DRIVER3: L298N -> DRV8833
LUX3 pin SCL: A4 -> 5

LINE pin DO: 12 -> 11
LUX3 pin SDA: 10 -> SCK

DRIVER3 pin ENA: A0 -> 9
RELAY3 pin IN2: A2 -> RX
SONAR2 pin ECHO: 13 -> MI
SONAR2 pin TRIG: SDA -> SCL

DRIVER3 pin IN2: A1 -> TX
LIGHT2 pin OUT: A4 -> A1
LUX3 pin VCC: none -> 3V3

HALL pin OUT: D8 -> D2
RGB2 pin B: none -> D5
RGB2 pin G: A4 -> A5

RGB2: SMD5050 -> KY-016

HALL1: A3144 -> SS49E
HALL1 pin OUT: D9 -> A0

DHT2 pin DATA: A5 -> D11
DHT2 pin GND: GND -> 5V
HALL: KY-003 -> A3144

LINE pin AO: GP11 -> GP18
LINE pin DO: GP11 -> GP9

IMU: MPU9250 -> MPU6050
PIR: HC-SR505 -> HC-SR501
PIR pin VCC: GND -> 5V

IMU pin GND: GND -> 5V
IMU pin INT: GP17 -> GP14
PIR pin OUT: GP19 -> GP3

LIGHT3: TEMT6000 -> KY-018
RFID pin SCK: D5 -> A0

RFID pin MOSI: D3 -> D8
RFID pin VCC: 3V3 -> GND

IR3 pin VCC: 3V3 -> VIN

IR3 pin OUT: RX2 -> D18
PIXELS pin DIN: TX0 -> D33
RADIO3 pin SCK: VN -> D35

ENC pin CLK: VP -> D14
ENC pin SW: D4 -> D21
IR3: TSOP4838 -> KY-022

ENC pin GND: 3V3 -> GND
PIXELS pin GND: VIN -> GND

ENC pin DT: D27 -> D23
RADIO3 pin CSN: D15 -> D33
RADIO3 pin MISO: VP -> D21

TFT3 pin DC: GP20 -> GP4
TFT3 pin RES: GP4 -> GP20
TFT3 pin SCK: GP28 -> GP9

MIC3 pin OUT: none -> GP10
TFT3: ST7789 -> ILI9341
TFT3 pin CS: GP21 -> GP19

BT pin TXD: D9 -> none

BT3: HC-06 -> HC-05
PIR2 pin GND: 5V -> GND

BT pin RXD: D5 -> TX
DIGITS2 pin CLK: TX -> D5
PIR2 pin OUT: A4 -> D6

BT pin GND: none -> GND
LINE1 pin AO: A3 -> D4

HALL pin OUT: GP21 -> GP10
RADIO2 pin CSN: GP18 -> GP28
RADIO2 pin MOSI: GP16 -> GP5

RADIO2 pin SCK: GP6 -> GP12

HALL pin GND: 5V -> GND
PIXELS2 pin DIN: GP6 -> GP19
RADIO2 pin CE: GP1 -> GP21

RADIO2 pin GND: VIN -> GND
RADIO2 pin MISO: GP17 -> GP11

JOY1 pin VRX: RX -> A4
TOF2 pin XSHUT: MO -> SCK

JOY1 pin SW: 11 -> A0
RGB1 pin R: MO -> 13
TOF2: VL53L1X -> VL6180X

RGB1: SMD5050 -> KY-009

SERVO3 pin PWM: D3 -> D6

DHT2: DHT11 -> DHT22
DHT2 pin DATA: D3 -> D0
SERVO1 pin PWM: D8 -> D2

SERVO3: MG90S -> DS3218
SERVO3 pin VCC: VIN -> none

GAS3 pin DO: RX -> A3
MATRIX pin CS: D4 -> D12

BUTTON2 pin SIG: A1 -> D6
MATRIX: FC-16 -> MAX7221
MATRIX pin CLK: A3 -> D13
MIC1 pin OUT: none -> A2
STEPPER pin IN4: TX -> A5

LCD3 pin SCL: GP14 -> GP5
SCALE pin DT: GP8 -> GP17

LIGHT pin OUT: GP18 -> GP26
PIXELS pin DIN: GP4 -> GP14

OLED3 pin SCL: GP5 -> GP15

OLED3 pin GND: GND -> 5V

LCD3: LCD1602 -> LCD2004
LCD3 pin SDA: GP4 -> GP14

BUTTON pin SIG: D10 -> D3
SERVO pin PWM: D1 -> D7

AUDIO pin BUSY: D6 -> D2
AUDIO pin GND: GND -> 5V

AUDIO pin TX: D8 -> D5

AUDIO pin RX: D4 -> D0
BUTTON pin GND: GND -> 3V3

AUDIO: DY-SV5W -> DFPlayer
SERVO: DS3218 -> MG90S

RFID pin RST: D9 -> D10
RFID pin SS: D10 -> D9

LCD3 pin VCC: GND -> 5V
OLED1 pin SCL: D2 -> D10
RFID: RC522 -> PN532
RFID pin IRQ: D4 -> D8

+++

-- ABOUT THIS EXERCISE --
Reproduce the entries above exactly, starting at their first line and finishing with the line that contains "RADIO2 pin MISO: GP17 -> GP11".

-- COMPLETED EXERCISE --
DRIVER3: L298N -> DRV8833
LUX3 pin SCL: A4 -> 5

LINE pin DO: 12 -> 11
LUX3 pin SDA: 10 -> SCK

DRIVER3 pin ENA: A0 -> 9
RELAY3 pin IN2: A2 -> RX
SONAR2 pin ECHO: 13 -> MI
SONAR2 pin TRIG: SDA -> SCL

DRIVER3 pin IN2: A1 -> TX
LIGHT2 pin OUT: A4 -> A1
LUX3 pin VCC: none -> 3V3

HALL pin OUT: D8 -> D2
RGB2 pin B: none -> D5
RGB2 pin G: A4 -> A5

RGB2: SMD5050 -> KY-016

HALL1: A3144 -> SS49E
HALL1 pin OUT: D9 -> A0

DHT2 pin DATA: A5 -> D11
DHT2 pin GND: GND -> 5V
HALL: KY-003 -> A3144

LINE pin AO: GP11 -> GP18
LINE pin DO: GP11 -> GP9

IMU: MPU9250 -> MPU6050
PIR: HC-SR505 -> HC-SR501
PIR pin VCC: GND -> 5V

IMU pin GND: GND -> 5V
IMU pin INT: GP17 -> GP14
PIR pin OUT: GP19 -> GP3

LIGHT3: TEMT6000 -> KY-018
RFID pin SCK: D5 -> A0

RFID pin MOSI: D3 -> D8
RFID pin VCC: 3V3 -> GND

IR3 pin VCC: 3V3 -> VIN

IR3 pin OUT: RX2 -> D18
PIXELS pin DIN: TX0 -> D33
RADIO3 pin SCK: VN -> D35

ENC pin CLK: VP -> D14
ENC pin SW: D4 -> D21
IR3: TSOP4838 -> KY-022

ENC pin GND: 3V3 -> GND
PIXELS pin GND: VIN -> GND

ENC pin DT: D27 -> D23
RADIO3 pin CSN: D15 -> D33
RADIO3 pin MISO: VP -> D21

TFT3 pin DC: GP20 -> GP4
TFT3 pin RES: GP4 -> GP20
TFT3 pin SCK: GP28 -> GP9

MIC3 pin OUT: none -> GP10
TFT3: ST7789 -> ILI9341
TFT3 pin CS: GP21 -> GP19

BT pin TXD: D9 -> none

BT3: HC-06 -> HC-05
PIR2 pin GND: 5V -> GND

BT pin RXD: D5 -> TX
DIGITS2 pin CLK: TX -> D5
PIR2 pin OUT: A4 -> D6

BT pin GND: none -> GND
LINE1 pin AO: A3 -> D4

HALL pin OUT: GP21 -> GP10
RADIO2 pin CSN: GP18 -> GP28
RADIO2 pin MOSI: GP16 -> GP5

RADIO2 pin SCK: GP6 -> GP12

HALL pin GND: 5V -> GND
PIXELS2 pin DIN: GP6 -> GP19
RADIO2 pin CE: GP1 -> GP21

RADIO2 pin GND: VIN -> GND
RADIO2 pin MISO: GP17 -> GP11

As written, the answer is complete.